Task to carry out: Repeat every one of the lines below word for word, leaving out the pictures.

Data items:
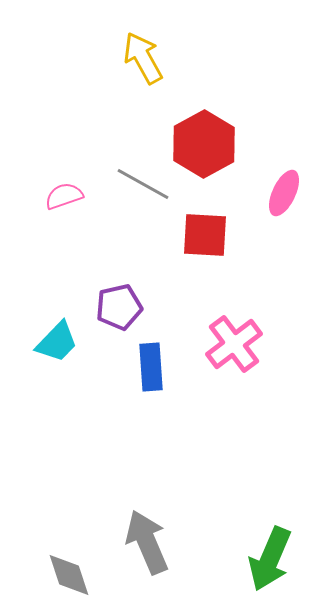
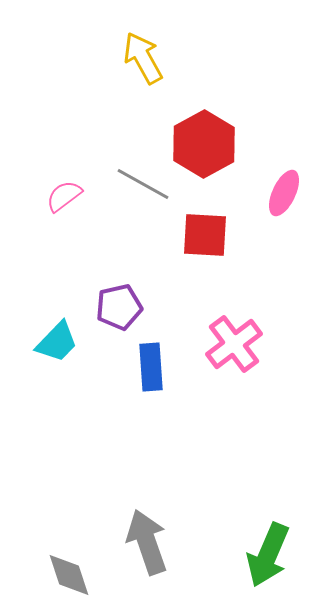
pink semicircle: rotated 18 degrees counterclockwise
gray arrow: rotated 4 degrees clockwise
green arrow: moved 2 px left, 4 px up
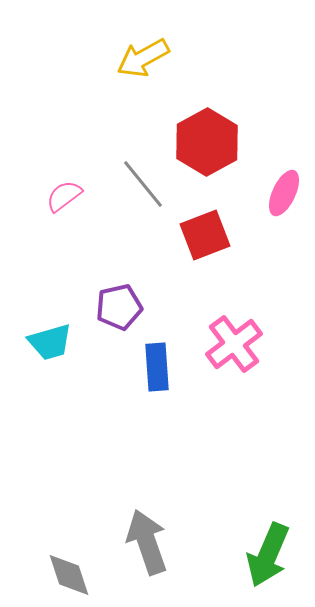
yellow arrow: rotated 90 degrees counterclockwise
red hexagon: moved 3 px right, 2 px up
gray line: rotated 22 degrees clockwise
red square: rotated 24 degrees counterclockwise
cyan trapezoid: moved 7 px left; rotated 30 degrees clockwise
blue rectangle: moved 6 px right
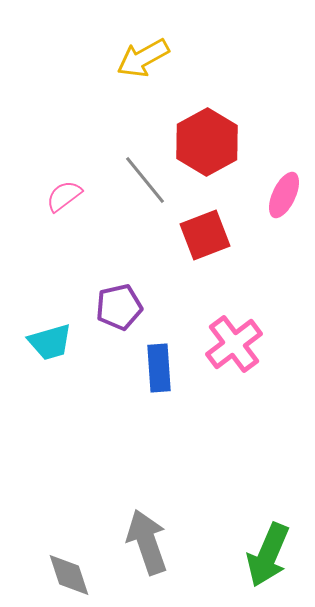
gray line: moved 2 px right, 4 px up
pink ellipse: moved 2 px down
blue rectangle: moved 2 px right, 1 px down
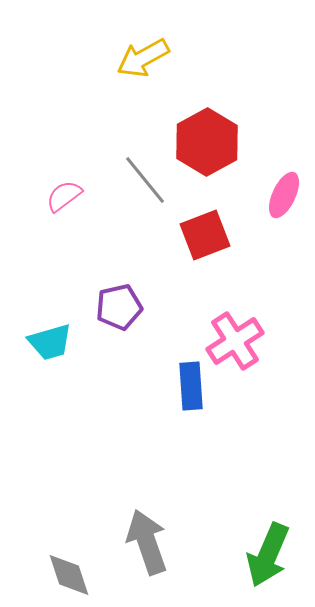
pink cross: moved 1 px right, 3 px up; rotated 4 degrees clockwise
blue rectangle: moved 32 px right, 18 px down
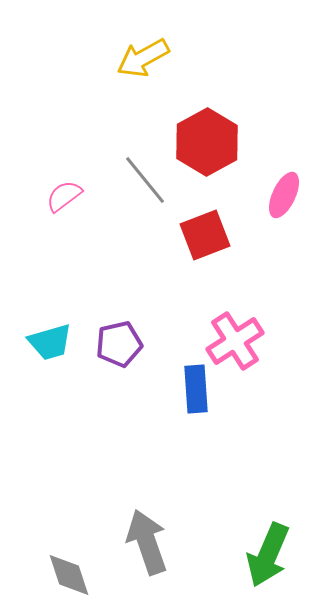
purple pentagon: moved 37 px down
blue rectangle: moved 5 px right, 3 px down
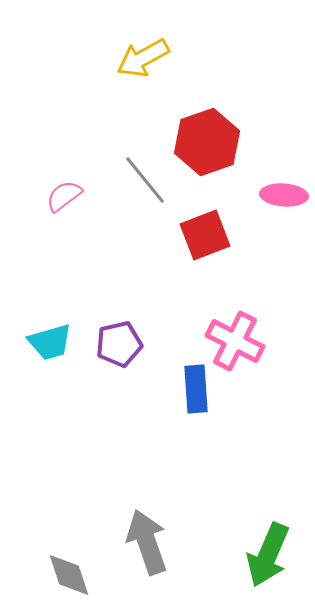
red hexagon: rotated 10 degrees clockwise
pink ellipse: rotated 69 degrees clockwise
pink cross: rotated 30 degrees counterclockwise
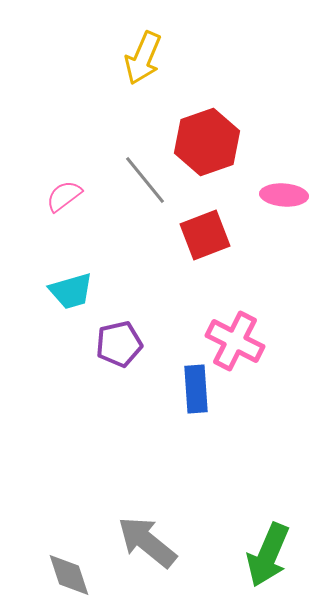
yellow arrow: rotated 38 degrees counterclockwise
cyan trapezoid: moved 21 px right, 51 px up
gray arrow: rotated 32 degrees counterclockwise
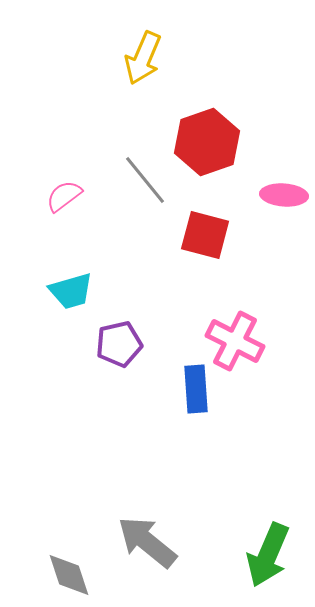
red square: rotated 36 degrees clockwise
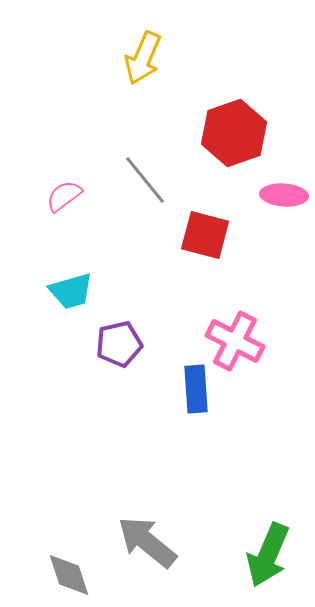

Solution for this problem:
pink semicircle: rotated 18 degrees counterclockwise
gray arrow: rotated 4 degrees clockwise
green arrow: moved 2 px left, 4 px up
yellow arrow: rotated 90 degrees counterclockwise
red hexagon: moved 3 px right, 2 px up
gray line: rotated 22 degrees clockwise
red square: rotated 24 degrees counterclockwise
cyan trapezoid: moved 7 px left; rotated 30 degrees clockwise
blue rectangle: moved 6 px right
gray line: moved 2 px right, 4 px up
pink ellipse: moved 2 px down
blue rectangle: moved 2 px right, 1 px down
pink cross: moved 1 px right, 3 px up; rotated 4 degrees clockwise
blue rectangle: moved 32 px right, 18 px down
purple pentagon: moved 37 px down
blue rectangle: moved 5 px right, 3 px down
red hexagon: rotated 10 degrees clockwise
pink ellipse: rotated 69 degrees clockwise
pink cross: rotated 30 degrees counterclockwise
yellow arrow: rotated 38 degrees counterclockwise
cyan trapezoid: moved 21 px right, 51 px up
gray arrow: rotated 32 degrees counterclockwise
red square: rotated 36 degrees clockwise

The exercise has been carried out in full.